| EXERCISE INSTRUCTIONS |
Please copy exactly the part of the records below that opens with the line containing "TP2: none -> test point (+9V)" and closes with the line containing "R1: 18k (BUF, GND) -> none", leaving out any pictures.

*** Opening of MATERIAL FOR THIS EXERCISE ***

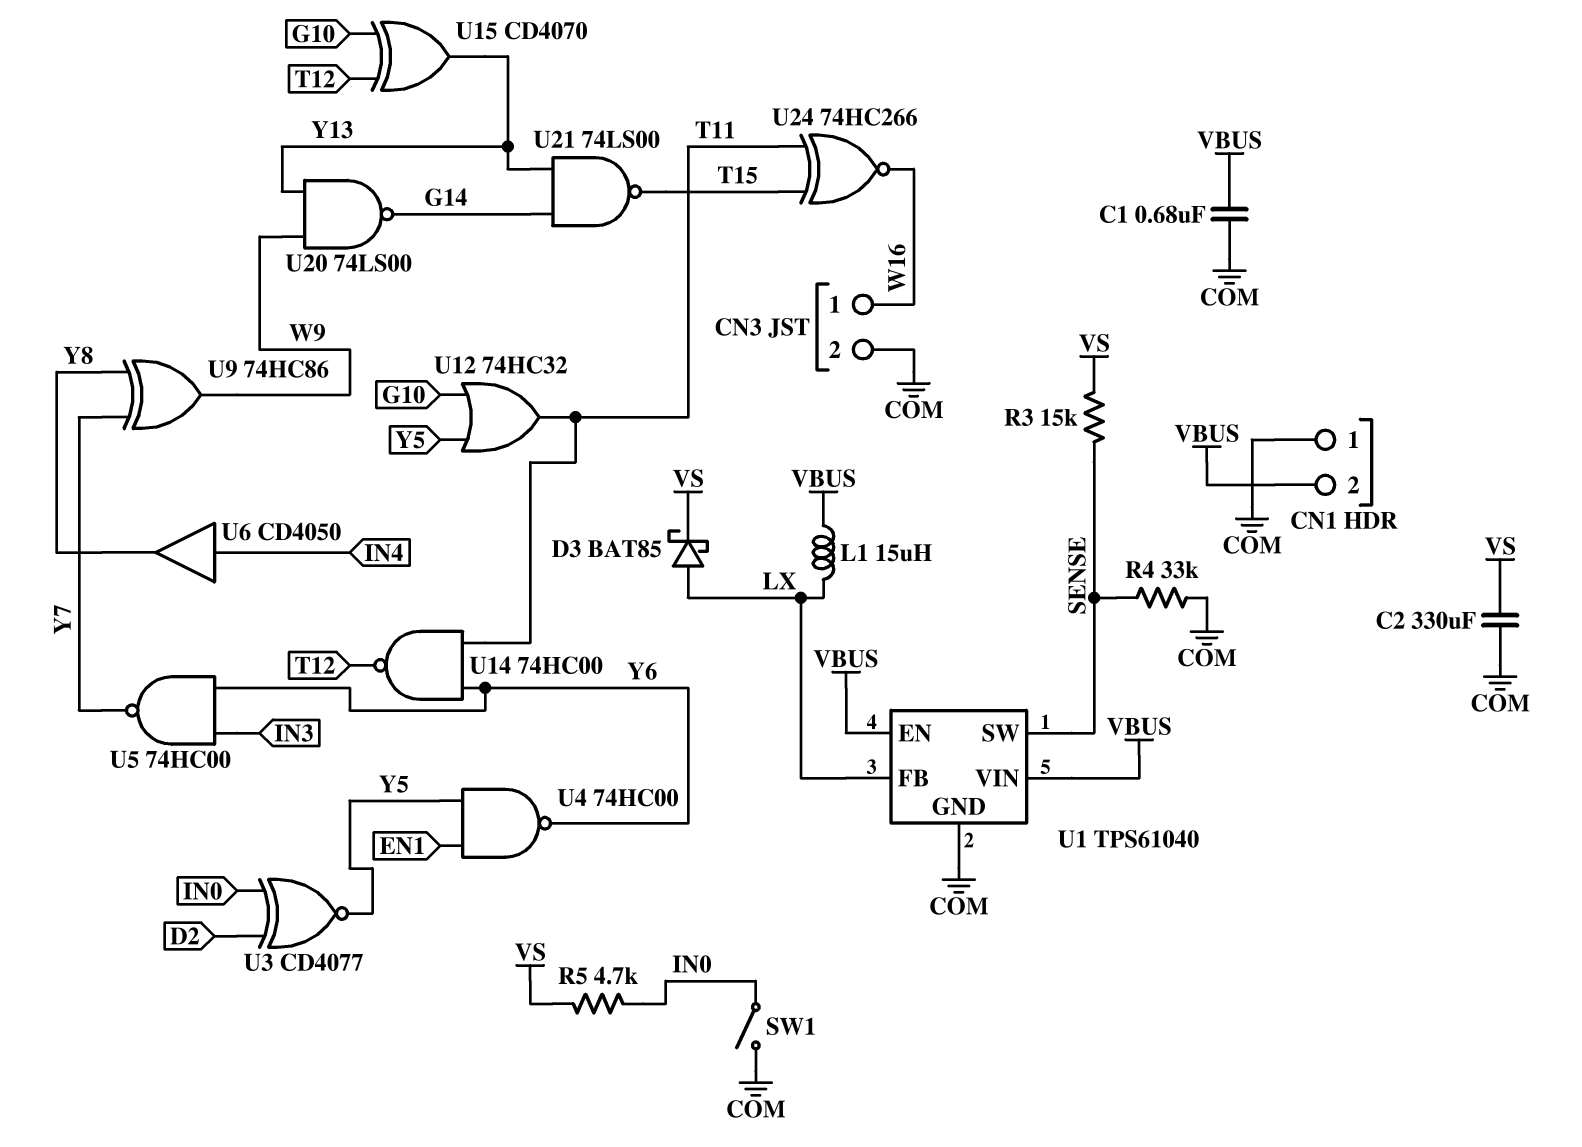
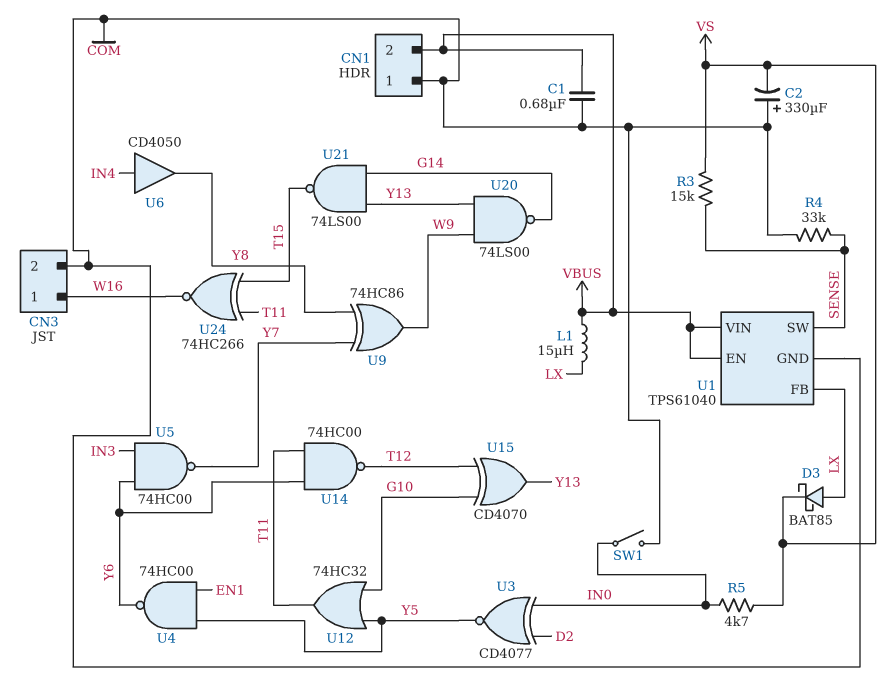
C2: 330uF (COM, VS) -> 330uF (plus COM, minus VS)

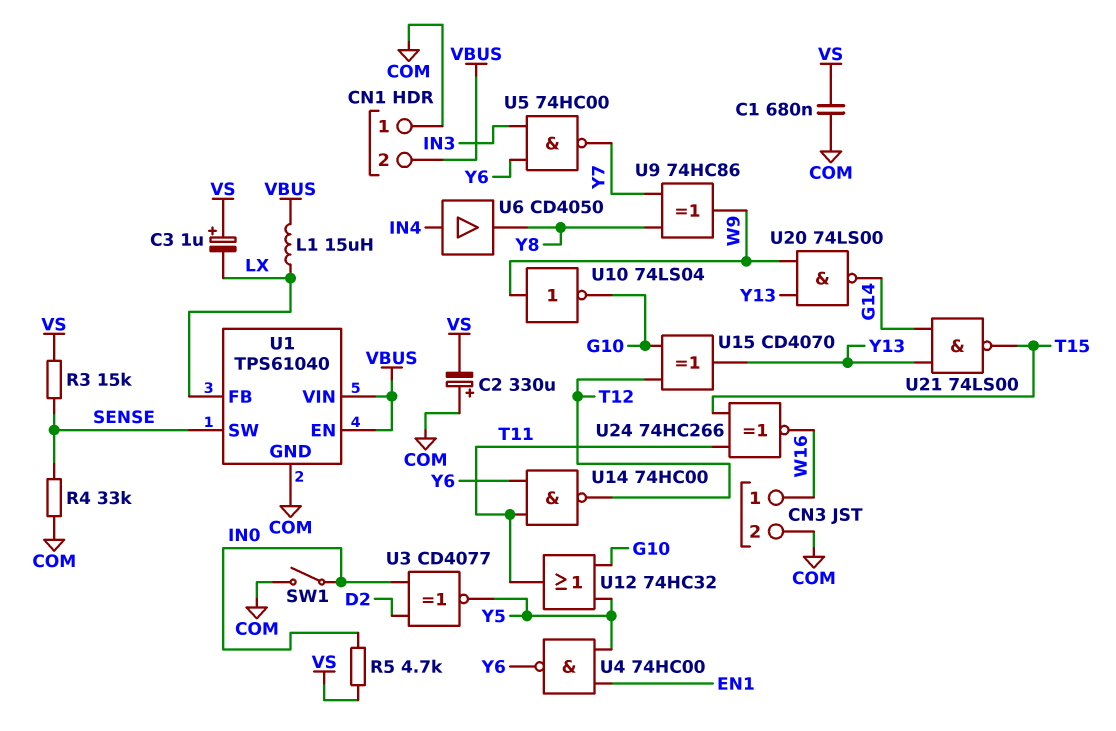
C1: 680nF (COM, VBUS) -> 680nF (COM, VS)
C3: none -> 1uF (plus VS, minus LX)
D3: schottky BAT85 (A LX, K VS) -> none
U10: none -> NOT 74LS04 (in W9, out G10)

*** Close of MATERIAL FOR THIS EXERCISE ***
*** Opening of MATERIAL FOR THIS EXERCISE ***

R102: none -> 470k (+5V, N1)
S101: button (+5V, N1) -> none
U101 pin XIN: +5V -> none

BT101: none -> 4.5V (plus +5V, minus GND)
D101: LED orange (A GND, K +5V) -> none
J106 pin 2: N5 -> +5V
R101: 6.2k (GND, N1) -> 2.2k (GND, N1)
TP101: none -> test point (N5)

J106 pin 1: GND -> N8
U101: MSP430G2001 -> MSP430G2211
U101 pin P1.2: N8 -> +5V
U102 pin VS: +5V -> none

*** Close of MATERIAL FOR THIS EXERCISE ***
*** Opening of MATERIAL FOR THIS EXERCISE ***

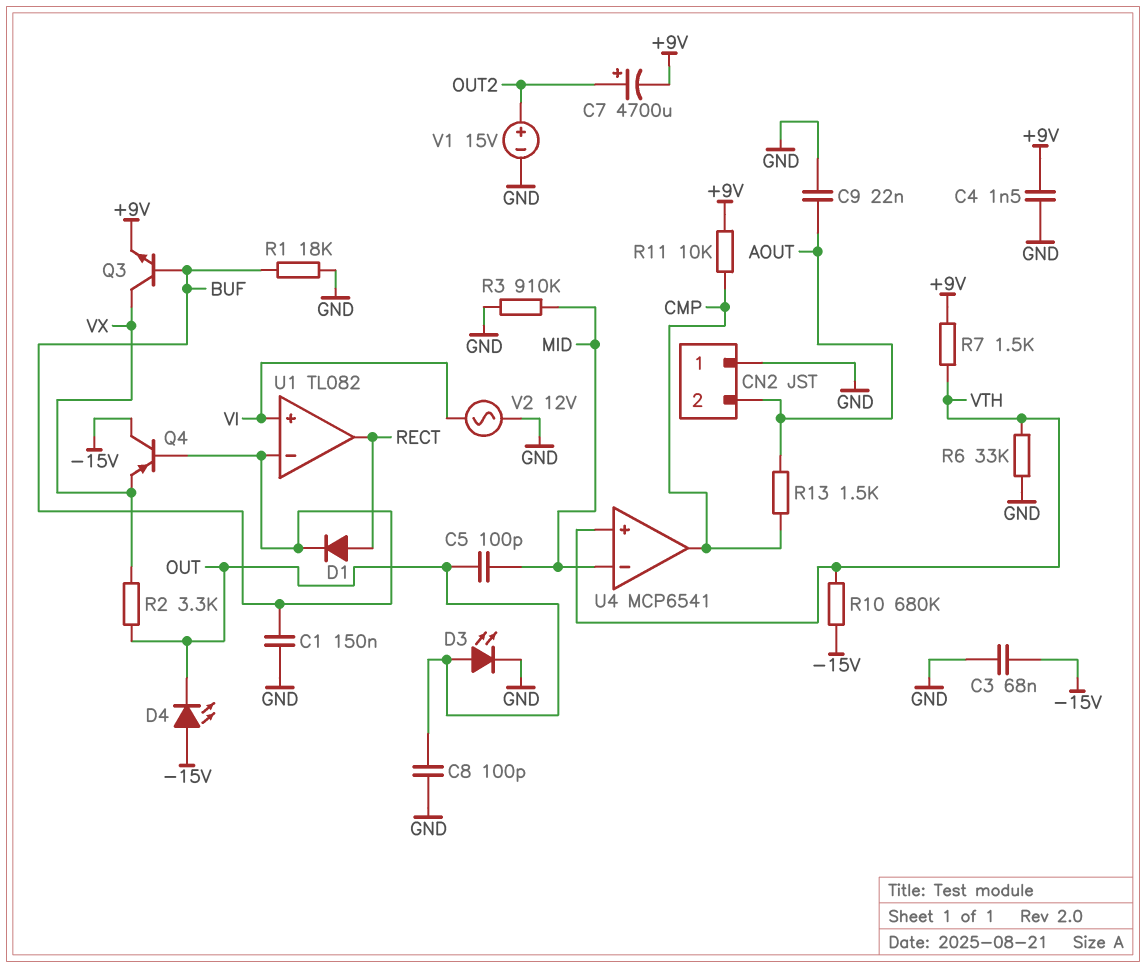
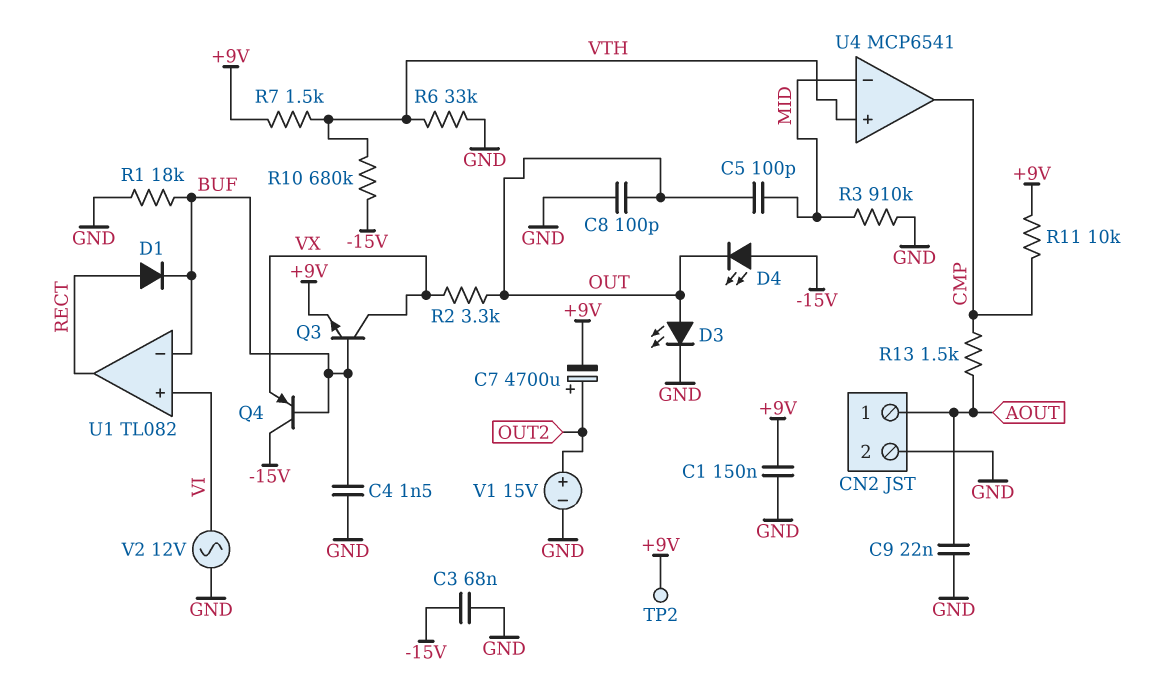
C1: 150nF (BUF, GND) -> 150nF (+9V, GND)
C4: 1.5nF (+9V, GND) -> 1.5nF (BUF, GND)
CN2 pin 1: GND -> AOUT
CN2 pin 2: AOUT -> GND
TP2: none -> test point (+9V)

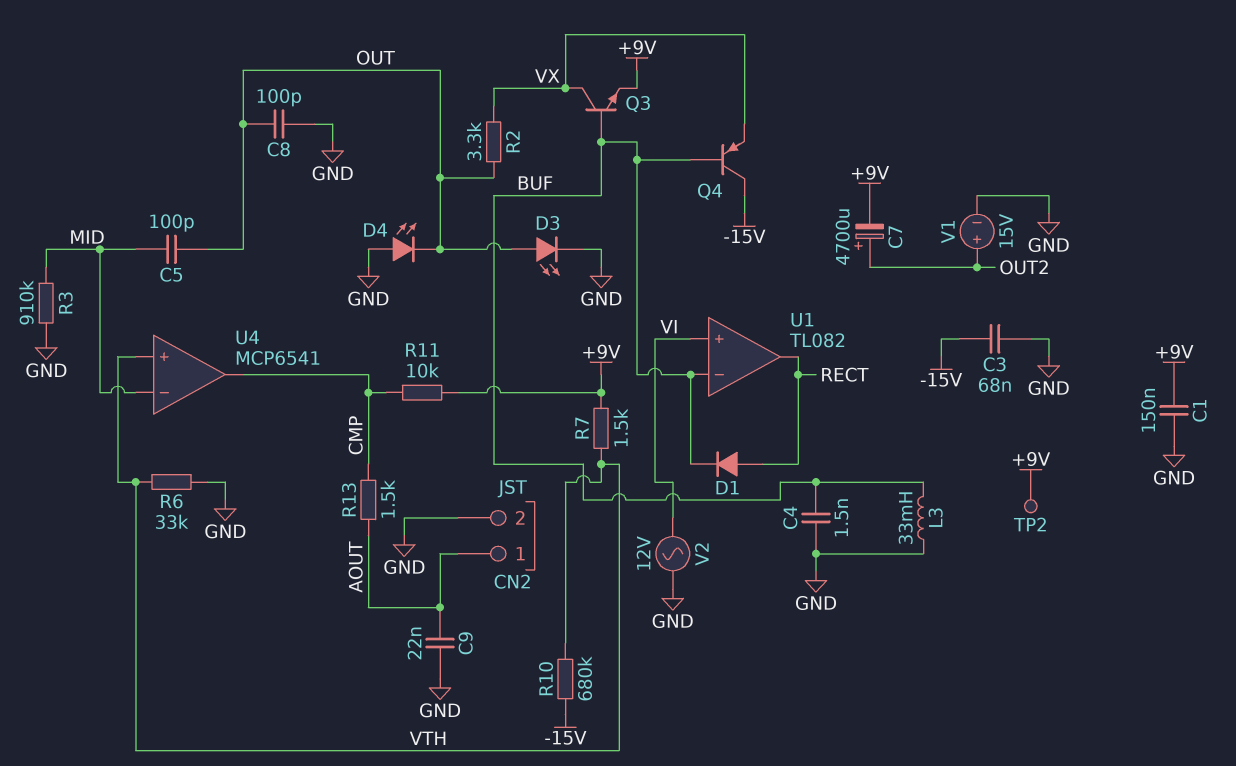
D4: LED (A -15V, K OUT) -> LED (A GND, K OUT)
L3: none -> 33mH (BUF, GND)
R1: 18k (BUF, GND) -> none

*** Close of MATERIAL FOR THIS EXERCISE ***

| ANSWER SECTION |
TP2: none -> test point (+9V)

D4: LED (A -15V, K OUT) -> LED (A GND, K OUT)
L3: none -> 33mH (BUF, GND)
R1: 18k (BUF, GND) -> none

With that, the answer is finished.